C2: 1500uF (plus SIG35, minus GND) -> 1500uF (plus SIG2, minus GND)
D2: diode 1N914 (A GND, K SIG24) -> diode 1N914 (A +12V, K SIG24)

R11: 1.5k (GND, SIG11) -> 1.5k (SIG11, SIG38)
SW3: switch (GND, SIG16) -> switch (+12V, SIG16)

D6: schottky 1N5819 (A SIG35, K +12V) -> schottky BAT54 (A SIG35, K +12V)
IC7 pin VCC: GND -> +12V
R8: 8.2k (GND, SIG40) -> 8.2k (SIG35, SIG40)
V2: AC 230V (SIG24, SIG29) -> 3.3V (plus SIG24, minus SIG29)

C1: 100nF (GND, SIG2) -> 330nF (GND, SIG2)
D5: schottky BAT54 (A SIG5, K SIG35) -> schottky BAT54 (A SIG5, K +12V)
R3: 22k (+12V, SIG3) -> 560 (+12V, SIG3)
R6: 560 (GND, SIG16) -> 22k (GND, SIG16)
+---+
— To do —
Copy out the records in full, matching every line character for character.

— Solved exercise —
C2: 1500uF (plus SIG35, minus GND) -> 1500uF (plus SIG2, minus GND)
D2: diode 1N914 (A GND, K SIG24) -> diode 1N914 (A +12V, K SIG24)

R11: 1.5k (GND, SIG11) -> 1.5k (SIG11, SIG38)
SW3: switch (GND, SIG16) -> switch (+12V, SIG16)

D6: schottky 1N5819 (A SIG35, K +12V) -> schottky BAT54 (A SIG35, K +12V)
IC7 pin VCC: GND -> +12V
R8: 8.2k (GND, SIG40) -> 8.2k (SIG35, SIG40)
V2: AC 230V (SIG24, SIG29) -> 3.3V (plus SIG24, minus SIG29)

C1: 100nF (GND, SIG2) -> 330nF (GND, SIG2)
D5: schottky BAT54 (A SIG5, K SIG35) -> schottky BAT54 (A SIG5, K +12V)
R3: 22k (+12V, SIG3) -> 560 (+12V, SIG3)
R6: 560 (GND, SIG16) -> 22k (GND, SIG16)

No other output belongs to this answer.